Dataset content ▸
++++++

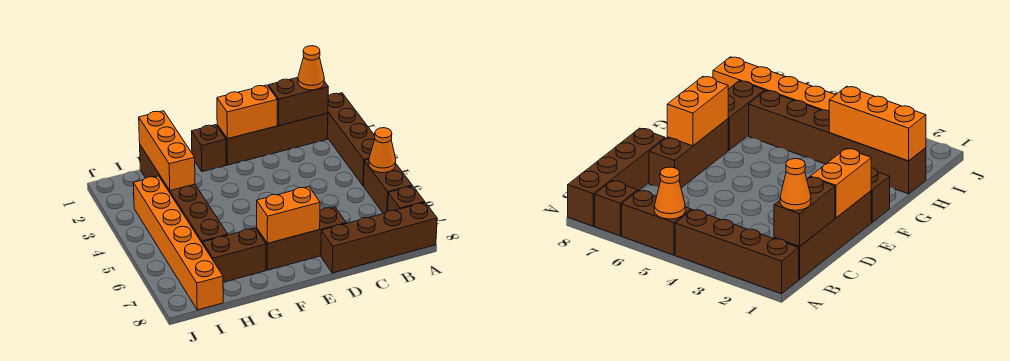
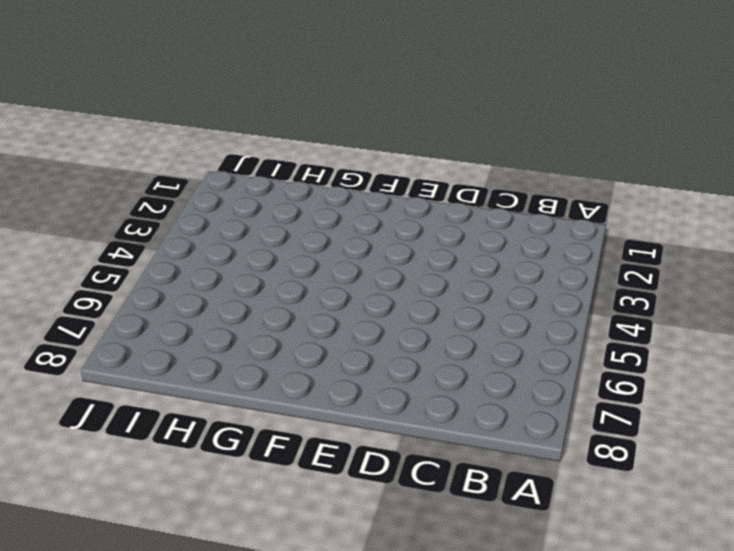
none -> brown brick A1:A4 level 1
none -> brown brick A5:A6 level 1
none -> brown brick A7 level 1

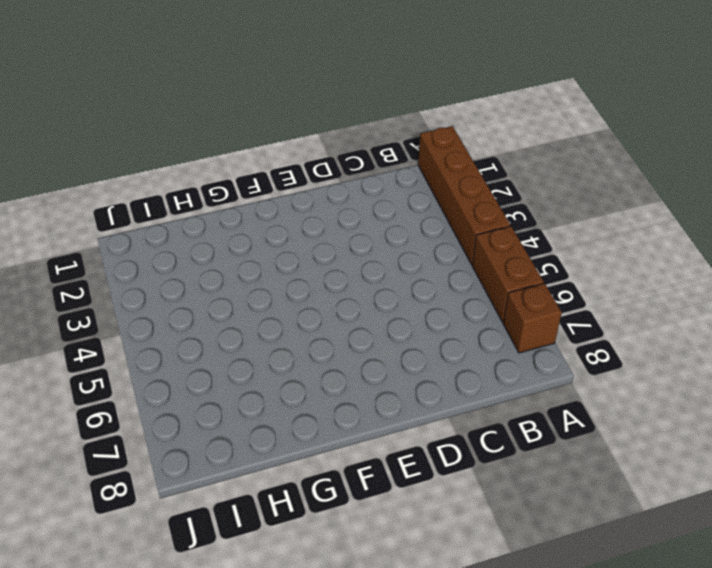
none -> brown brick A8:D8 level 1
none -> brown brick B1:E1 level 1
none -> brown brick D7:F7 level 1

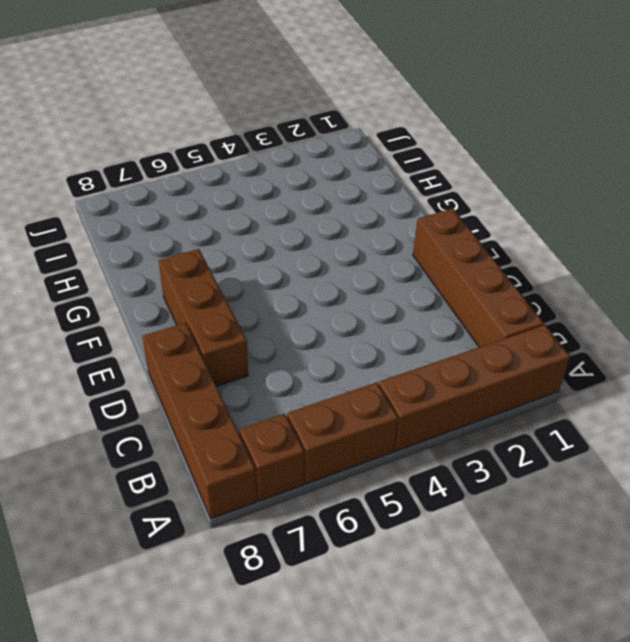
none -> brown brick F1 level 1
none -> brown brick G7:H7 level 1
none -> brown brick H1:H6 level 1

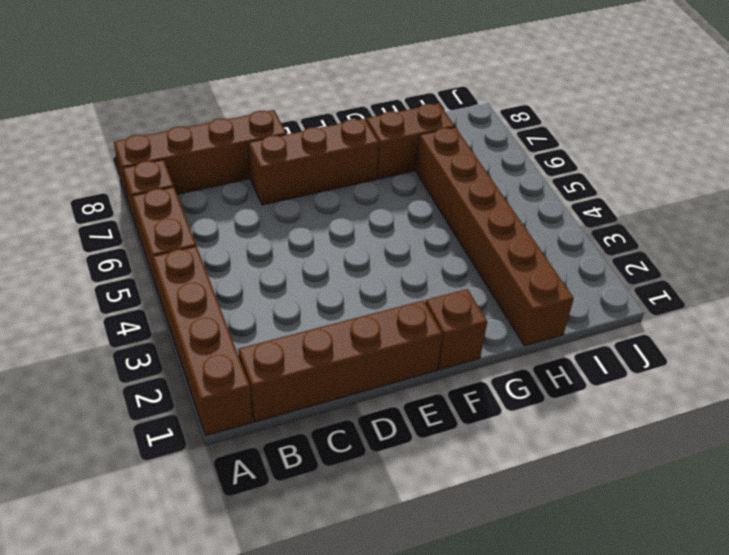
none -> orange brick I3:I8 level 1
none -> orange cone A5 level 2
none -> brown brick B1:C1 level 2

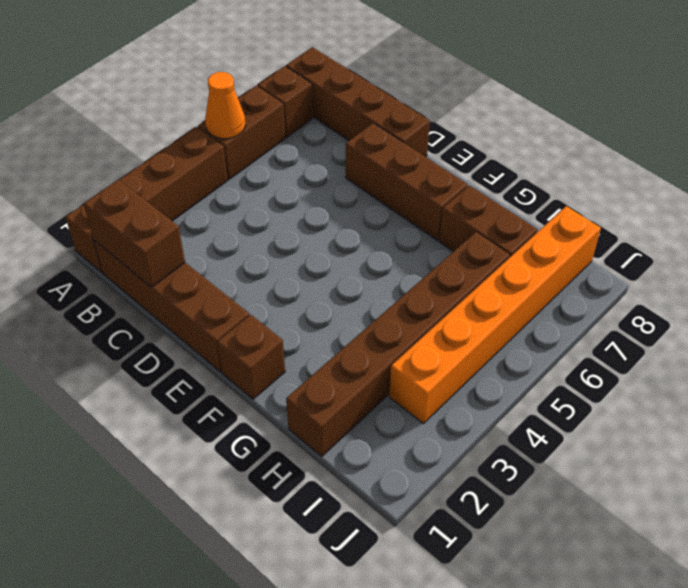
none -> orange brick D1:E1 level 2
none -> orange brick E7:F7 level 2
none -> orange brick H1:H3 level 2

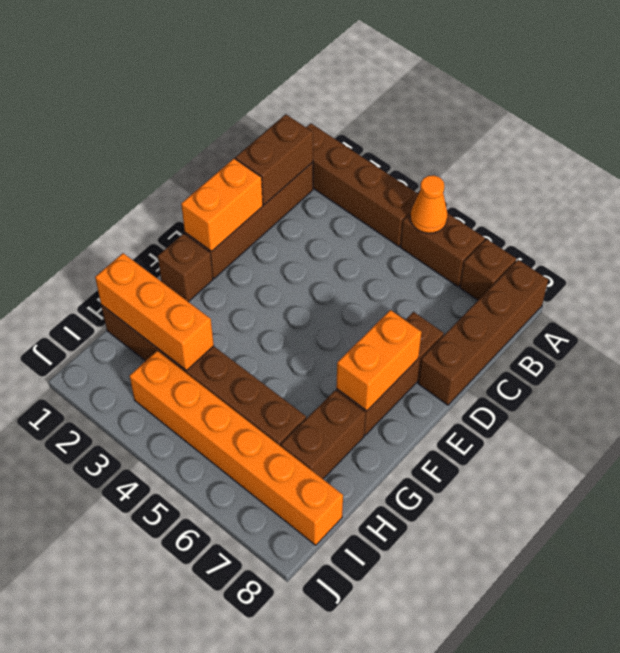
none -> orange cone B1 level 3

++++++

The task ▸ Retype the lines exactly. Begin at the one that holds "none -> brown brick B1:C1 level 2", stop at the last line of the entries above, and drop the pictures.

Solution below ▸
none -> brown brick B1:C1 level 2

none -> orange brick D1:E1 level 2
none -> orange brick E7:F7 level 2
none -> orange brick H1:H3 level 2

none -> orange cone B1 level 3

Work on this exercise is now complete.